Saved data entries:
=======
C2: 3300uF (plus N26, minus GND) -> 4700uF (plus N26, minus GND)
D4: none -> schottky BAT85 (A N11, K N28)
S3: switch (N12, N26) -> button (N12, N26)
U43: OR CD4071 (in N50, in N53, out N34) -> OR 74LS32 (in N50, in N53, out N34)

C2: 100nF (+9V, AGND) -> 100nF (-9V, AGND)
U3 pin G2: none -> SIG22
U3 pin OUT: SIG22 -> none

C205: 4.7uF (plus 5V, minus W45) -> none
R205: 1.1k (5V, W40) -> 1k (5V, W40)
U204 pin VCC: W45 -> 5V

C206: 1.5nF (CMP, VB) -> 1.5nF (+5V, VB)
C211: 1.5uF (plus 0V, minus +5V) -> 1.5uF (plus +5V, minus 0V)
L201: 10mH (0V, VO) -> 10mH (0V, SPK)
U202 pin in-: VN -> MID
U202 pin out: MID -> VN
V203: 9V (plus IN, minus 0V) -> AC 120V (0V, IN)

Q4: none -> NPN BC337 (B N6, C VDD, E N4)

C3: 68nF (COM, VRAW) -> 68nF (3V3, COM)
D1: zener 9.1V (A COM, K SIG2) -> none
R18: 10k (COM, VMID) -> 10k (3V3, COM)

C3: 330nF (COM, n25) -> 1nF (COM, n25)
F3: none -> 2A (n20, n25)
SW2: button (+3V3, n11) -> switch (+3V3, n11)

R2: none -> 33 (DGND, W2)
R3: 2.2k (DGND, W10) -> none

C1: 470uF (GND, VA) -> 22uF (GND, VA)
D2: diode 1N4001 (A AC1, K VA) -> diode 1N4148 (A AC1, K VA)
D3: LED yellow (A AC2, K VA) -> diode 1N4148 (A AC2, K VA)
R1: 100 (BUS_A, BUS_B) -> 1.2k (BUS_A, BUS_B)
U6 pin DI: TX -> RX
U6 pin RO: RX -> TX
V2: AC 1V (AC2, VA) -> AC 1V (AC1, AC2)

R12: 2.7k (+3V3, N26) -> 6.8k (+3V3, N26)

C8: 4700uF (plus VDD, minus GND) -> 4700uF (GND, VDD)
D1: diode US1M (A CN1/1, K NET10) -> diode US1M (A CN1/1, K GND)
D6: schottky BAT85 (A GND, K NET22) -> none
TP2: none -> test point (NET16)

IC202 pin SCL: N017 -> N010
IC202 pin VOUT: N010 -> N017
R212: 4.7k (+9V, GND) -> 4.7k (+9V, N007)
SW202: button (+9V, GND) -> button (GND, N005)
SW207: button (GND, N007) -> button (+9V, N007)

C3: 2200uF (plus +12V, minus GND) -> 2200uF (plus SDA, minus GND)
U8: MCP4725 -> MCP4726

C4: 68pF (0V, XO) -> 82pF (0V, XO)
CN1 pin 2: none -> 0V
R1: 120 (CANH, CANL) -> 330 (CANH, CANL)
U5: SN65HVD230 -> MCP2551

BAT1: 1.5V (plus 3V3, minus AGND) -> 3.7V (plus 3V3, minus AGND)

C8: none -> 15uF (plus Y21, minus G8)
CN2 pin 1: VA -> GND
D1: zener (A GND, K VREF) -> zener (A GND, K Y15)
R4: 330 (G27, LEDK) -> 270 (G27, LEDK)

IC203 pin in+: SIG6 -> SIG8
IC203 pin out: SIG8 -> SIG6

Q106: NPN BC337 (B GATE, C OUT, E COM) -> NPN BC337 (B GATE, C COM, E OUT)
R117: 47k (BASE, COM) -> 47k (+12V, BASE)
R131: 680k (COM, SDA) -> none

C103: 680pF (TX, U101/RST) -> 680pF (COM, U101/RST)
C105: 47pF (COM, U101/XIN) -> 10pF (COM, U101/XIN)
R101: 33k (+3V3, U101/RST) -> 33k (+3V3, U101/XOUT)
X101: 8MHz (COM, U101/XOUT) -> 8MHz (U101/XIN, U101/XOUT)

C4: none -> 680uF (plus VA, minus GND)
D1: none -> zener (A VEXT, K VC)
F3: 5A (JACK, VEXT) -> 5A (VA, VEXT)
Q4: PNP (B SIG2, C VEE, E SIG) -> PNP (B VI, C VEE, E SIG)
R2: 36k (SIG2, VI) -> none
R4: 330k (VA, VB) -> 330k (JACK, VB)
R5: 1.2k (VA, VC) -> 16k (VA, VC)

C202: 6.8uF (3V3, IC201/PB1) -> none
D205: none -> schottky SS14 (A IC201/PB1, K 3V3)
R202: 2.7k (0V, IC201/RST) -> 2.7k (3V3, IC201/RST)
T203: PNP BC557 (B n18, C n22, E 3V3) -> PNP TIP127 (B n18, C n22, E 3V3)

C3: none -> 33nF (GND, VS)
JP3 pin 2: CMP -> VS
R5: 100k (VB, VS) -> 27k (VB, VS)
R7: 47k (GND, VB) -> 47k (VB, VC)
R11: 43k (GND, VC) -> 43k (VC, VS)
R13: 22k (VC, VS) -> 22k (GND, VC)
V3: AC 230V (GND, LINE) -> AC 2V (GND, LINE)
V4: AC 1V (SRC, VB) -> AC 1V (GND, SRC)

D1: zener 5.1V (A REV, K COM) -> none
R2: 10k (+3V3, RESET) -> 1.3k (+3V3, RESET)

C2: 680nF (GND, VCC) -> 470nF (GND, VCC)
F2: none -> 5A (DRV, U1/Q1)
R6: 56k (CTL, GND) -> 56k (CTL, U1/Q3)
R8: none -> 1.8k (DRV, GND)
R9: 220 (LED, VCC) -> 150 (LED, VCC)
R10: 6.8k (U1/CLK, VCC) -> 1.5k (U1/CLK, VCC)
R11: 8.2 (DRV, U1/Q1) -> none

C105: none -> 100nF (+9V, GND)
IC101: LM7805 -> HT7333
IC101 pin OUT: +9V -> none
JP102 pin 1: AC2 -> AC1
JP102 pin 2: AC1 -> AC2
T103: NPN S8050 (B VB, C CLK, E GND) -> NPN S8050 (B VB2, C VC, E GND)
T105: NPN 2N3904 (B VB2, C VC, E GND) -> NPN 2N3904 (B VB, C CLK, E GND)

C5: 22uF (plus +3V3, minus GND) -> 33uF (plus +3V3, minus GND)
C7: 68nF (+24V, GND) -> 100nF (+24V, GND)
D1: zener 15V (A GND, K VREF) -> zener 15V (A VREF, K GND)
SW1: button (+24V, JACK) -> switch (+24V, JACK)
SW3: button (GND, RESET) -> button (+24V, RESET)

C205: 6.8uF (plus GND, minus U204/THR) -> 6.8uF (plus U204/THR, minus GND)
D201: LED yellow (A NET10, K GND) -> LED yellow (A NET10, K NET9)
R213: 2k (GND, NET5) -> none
=======
What you will do: Look through the data above. Each line containing the word "zener" needs to be copied.

Result of this task:
D1: zener 9.1V (A COM, K SIG2) -> none
D1: zener (A GND, K VREF) -> zener (A GND, K Y15)
D1: none -> zener (A VEXT, K VC)
D1: zener 5.1V (A REV, K COM) -> none
D1: zener 15V (A GND, K VREF) -> zener 15V (A VREF, K GND)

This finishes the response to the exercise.